"""

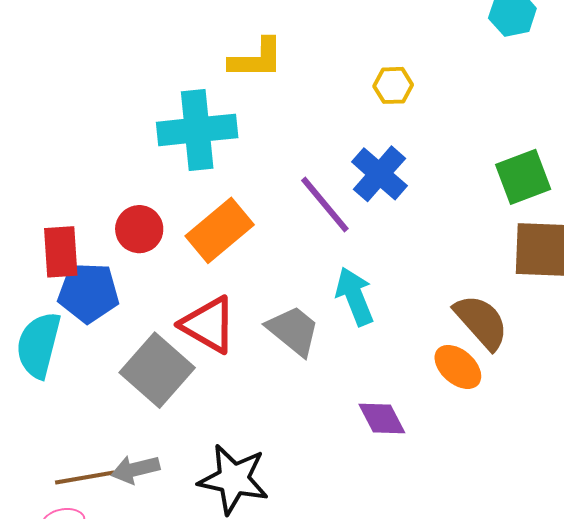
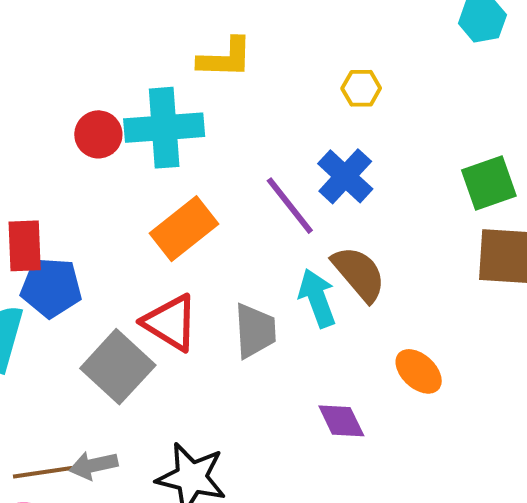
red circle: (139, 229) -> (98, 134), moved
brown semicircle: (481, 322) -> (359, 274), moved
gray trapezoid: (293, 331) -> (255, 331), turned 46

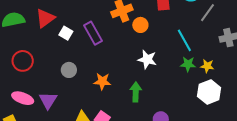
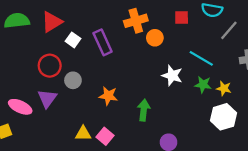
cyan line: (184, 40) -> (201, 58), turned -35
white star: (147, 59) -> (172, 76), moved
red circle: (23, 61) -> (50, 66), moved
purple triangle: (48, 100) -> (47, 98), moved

"""
"""

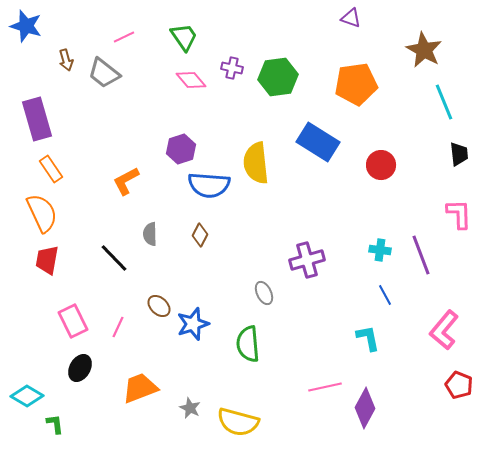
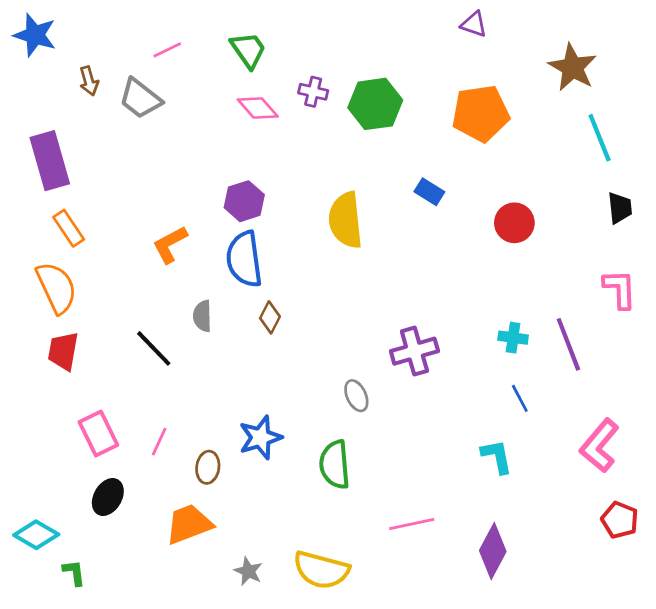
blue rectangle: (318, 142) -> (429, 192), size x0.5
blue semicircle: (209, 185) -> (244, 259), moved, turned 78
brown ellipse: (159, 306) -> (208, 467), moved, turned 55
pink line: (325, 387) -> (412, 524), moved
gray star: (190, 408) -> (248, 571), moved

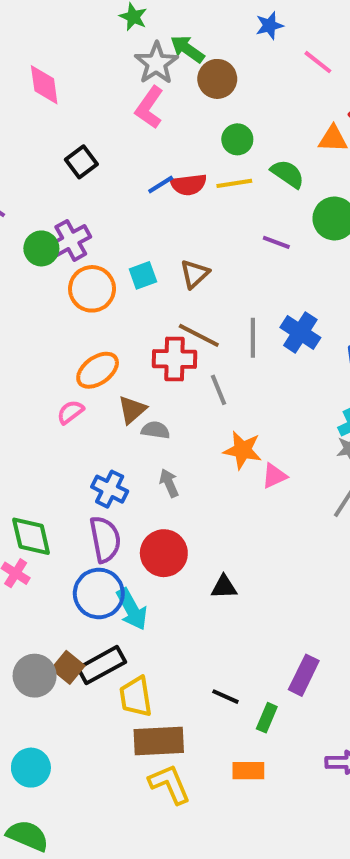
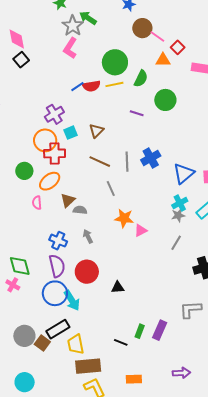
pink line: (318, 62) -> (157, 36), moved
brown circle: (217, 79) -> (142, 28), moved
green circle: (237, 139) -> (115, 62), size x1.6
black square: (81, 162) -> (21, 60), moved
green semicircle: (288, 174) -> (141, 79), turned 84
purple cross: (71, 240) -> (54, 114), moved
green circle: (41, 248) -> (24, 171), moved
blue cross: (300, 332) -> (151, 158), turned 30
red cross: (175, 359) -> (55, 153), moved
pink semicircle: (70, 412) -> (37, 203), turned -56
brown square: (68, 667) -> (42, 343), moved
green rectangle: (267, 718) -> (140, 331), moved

"""

→ **Task brief**:
Look above for the line with "green circle: (41, 248) -> (24, 171), moved" and the line with "green rectangle: (267, 718)". Retype those two lines and every line between them exactly, adding nothing.

→ **Response box**:
green circle: (41, 248) -> (24, 171), moved
blue cross: (300, 332) -> (151, 158), turned 30
red cross: (175, 359) -> (55, 153), moved
pink semicircle: (70, 412) -> (37, 203), turned -56
brown square: (68, 667) -> (42, 343), moved
green rectangle: (267, 718) -> (140, 331), moved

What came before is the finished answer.